>>>

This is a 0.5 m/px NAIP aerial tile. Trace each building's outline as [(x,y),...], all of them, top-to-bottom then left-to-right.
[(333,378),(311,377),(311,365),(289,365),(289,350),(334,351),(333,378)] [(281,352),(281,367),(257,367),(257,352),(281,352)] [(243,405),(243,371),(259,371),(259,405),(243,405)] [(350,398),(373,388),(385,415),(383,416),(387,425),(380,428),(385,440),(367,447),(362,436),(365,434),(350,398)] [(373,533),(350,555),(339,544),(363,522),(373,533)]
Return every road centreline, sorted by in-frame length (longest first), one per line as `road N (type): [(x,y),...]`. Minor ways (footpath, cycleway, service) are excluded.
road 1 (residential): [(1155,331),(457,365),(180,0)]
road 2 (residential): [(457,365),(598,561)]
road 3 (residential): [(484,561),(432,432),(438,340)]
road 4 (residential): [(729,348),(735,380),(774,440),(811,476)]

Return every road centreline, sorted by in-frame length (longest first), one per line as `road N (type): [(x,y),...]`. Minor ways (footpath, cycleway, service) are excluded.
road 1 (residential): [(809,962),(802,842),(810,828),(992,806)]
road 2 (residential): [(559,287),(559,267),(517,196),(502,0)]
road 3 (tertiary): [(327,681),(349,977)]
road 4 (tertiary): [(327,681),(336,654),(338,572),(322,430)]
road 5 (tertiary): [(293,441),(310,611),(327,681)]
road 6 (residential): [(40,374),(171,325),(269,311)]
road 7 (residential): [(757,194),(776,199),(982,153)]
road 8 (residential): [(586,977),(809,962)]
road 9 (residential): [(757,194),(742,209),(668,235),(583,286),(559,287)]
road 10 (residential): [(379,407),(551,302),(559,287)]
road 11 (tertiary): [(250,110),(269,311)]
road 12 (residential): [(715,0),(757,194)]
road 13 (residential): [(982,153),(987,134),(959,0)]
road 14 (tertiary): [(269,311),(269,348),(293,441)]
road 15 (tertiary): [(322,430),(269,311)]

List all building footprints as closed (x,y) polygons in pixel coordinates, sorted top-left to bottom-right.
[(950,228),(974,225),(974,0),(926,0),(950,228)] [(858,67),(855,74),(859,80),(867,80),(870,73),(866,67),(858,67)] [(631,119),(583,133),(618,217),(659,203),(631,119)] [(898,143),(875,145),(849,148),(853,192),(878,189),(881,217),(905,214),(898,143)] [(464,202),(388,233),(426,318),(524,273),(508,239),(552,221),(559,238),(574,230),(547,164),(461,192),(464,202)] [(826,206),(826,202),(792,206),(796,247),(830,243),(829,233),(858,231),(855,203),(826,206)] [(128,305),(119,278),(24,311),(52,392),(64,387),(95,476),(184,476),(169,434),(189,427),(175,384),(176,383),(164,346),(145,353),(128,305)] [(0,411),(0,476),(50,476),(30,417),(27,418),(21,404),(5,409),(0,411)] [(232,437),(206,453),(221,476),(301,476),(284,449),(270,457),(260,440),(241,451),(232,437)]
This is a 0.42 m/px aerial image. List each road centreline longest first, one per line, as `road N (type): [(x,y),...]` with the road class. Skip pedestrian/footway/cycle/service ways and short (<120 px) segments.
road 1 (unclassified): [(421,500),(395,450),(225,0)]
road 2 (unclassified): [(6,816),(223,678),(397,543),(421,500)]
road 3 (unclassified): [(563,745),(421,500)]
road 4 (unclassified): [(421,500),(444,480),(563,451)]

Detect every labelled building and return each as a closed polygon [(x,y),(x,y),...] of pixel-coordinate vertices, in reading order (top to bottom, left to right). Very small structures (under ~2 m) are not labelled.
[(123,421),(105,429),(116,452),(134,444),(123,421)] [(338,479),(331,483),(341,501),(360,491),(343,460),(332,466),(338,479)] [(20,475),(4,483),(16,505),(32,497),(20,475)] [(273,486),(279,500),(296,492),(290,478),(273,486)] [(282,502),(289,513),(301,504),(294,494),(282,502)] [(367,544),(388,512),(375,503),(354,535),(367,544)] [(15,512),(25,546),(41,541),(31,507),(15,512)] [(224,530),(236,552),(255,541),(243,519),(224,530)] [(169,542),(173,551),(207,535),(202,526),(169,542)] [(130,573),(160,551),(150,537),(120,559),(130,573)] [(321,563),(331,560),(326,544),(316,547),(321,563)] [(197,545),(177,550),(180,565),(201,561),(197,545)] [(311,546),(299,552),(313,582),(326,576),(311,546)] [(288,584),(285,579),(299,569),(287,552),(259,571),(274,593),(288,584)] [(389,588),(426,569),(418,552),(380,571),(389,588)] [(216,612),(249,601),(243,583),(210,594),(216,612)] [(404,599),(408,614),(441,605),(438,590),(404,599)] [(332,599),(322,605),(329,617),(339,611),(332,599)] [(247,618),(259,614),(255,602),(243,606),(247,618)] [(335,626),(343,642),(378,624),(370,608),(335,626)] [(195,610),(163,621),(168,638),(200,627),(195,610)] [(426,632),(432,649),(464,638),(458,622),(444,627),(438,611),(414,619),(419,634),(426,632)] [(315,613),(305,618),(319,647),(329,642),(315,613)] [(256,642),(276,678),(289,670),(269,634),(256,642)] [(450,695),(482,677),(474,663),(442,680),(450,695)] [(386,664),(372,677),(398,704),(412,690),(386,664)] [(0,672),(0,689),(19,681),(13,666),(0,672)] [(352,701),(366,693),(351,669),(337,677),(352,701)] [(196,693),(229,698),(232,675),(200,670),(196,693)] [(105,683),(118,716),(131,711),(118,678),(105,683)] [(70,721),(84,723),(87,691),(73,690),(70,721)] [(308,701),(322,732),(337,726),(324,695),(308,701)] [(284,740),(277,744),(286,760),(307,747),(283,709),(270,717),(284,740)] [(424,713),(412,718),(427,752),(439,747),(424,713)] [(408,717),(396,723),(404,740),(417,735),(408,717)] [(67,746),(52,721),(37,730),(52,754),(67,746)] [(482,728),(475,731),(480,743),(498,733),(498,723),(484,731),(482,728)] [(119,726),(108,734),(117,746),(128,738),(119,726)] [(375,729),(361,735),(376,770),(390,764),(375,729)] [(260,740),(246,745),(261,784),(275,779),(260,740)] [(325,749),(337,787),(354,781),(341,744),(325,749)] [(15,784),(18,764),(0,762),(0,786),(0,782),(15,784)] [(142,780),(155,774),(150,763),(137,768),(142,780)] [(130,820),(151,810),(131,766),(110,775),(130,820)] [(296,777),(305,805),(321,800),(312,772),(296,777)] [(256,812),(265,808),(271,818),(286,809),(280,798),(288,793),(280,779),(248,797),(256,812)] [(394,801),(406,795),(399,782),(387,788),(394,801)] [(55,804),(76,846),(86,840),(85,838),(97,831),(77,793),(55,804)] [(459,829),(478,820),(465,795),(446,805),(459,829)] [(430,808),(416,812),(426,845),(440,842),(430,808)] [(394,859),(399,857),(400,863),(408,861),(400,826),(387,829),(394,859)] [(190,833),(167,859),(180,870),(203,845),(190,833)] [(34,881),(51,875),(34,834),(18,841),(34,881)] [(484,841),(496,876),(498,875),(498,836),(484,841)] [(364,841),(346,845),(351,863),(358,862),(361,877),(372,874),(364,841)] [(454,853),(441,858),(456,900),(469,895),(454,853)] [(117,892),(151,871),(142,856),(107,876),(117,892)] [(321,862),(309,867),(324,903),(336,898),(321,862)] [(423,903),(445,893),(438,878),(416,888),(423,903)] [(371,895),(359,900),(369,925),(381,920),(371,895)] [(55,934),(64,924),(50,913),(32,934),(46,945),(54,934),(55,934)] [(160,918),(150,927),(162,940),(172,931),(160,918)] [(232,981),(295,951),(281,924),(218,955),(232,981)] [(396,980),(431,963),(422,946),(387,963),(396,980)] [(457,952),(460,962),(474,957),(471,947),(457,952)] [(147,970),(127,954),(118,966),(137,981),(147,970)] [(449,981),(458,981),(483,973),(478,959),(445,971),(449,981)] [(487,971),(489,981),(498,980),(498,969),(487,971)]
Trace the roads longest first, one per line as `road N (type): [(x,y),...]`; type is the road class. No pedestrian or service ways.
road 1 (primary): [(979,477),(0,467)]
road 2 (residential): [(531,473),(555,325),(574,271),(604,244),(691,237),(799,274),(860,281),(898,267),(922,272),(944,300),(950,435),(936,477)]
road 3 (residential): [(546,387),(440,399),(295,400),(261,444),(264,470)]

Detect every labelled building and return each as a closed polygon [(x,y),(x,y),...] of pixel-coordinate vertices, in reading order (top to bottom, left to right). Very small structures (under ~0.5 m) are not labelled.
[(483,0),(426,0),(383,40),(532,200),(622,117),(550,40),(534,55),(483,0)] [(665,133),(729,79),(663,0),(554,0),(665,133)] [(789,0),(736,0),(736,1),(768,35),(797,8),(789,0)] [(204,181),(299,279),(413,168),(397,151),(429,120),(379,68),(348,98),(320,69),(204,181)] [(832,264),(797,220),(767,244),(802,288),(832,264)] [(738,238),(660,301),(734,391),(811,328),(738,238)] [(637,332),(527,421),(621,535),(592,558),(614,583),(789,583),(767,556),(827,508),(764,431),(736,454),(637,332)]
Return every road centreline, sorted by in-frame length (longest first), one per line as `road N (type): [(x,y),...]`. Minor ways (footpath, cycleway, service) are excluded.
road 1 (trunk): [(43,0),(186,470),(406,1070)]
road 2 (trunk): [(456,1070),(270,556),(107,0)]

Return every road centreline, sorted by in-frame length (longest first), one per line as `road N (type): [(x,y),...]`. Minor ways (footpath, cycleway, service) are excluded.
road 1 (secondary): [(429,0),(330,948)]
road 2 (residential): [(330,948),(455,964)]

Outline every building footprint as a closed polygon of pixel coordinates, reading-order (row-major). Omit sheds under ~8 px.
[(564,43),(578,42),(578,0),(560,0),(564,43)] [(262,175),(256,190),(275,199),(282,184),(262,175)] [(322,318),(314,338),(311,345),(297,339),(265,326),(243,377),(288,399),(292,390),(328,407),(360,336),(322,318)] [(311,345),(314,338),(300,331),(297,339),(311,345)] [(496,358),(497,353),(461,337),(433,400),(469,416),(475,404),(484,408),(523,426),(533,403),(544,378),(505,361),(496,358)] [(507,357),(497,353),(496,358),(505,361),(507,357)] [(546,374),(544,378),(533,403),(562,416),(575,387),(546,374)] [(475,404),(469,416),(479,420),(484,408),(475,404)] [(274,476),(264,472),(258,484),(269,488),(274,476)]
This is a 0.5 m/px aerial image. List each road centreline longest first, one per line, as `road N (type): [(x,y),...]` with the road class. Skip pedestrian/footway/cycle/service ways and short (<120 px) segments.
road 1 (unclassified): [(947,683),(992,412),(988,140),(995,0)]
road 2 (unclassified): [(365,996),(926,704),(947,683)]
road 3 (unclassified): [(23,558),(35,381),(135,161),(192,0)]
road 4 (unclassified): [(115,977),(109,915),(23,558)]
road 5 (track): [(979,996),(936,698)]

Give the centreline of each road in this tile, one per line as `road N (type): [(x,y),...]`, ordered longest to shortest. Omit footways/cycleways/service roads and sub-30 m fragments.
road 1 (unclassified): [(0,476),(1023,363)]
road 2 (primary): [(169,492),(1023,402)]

<<<

§ **WHAT THE EXERCISE ASKS**:
When the line containing "Give the centreline" is found in the records above, restate it and every later line word for word through the last one, and nothing more.

§ **YOUR SOLUTION**:
Give the centreline of each road in this tile, one per line as `road N (type): [(x,y),...]`, ordered longest to shortest. Omit footways/cycleways/service roads and sub-30 m fragments.
road 1 (unclassified): [(0,476),(1023,363)]
road 2 (primary): [(169,492),(1023,402)]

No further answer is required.